EXERCISE DIRECTIONS
Every record that follows should be written out word for word; the pictures stay out.

RECORDS SHOWN

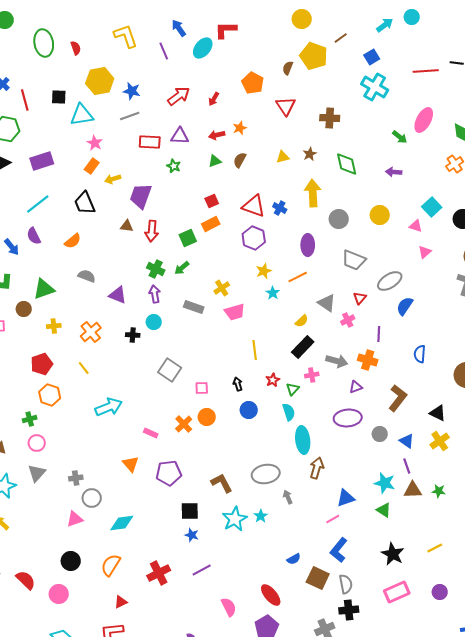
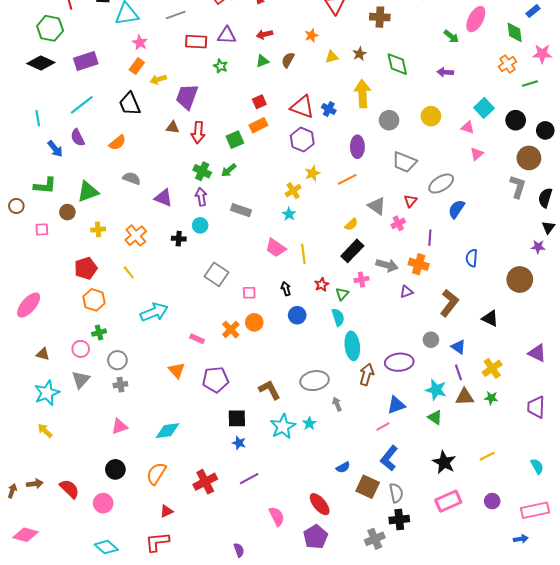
orange star: (240, 128) -> (311, 35), moved
yellow cross: (222, 288) -> (293, 191), moved
cyan star: (273, 293) -> (289, 214), moved
pink trapezoid: (235, 312) -> (276, 248), moved, turned 50
purple ellipse: (348, 418) -> (399, 362), moved
green cross: (30, 419) -> (99, 333), moved
yellow cross: (440, 441) -> (492, 368), moved
gray circle: (92, 498) -> (117, 360), moved

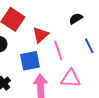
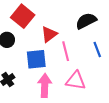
black semicircle: (76, 19) -> (86, 21), size x1.5

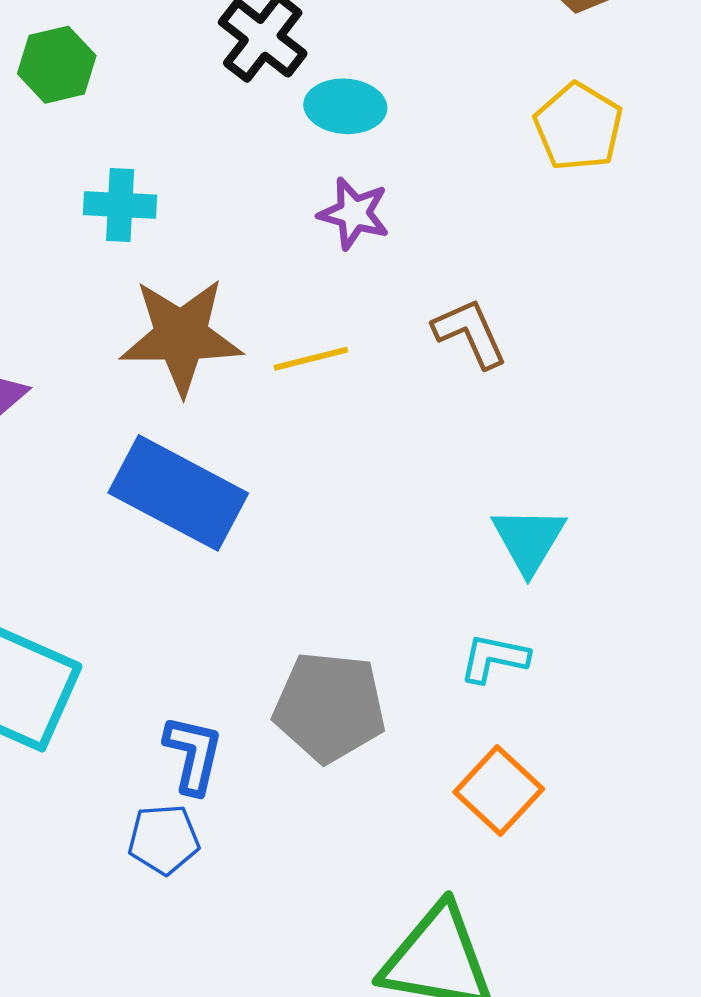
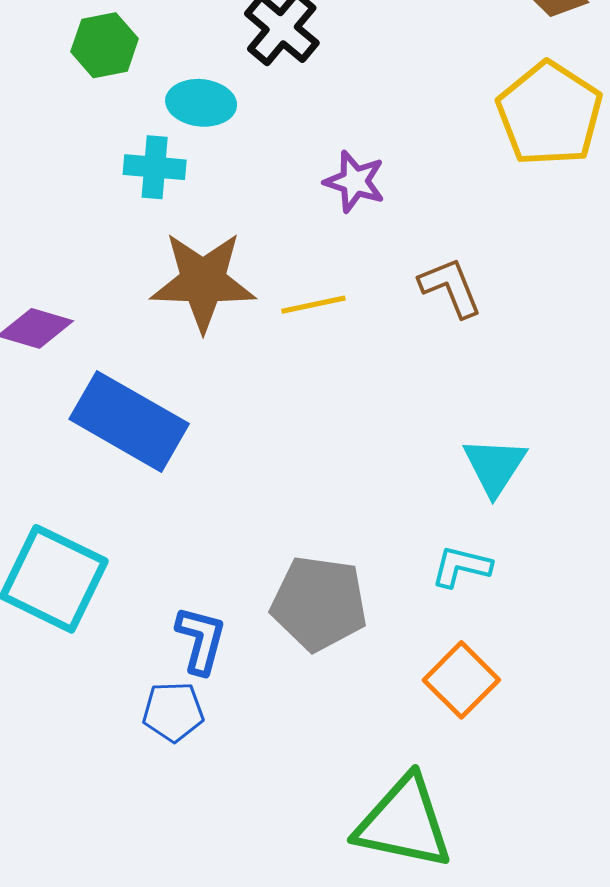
cyan ellipse: (345, 106) -> (201, 103), moved
yellow pentagon: (578, 127) -> (549, 114), size x1.4
blue rectangle: (178, 493) -> (129, 421), moved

ANSWER BOX
orange star: (240, 128) -> (311, 35), moved
yellow cross: (222, 288) -> (293, 191), moved
cyan star: (273, 293) -> (289, 214), moved
pink trapezoid: (235, 312) -> (276, 248), moved, turned 50
purple ellipse: (348, 418) -> (399, 362), moved
green cross: (30, 419) -> (99, 333), moved
yellow cross: (440, 441) -> (492, 368), moved
gray circle: (92, 498) -> (117, 360), moved

black semicircle: (76, 19) -> (86, 21), size x1.5

cyan ellipse: (345, 106) -> (201, 103), moved
yellow pentagon: (578, 127) -> (549, 114), size x1.4
blue rectangle: (178, 493) -> (129, 421), moved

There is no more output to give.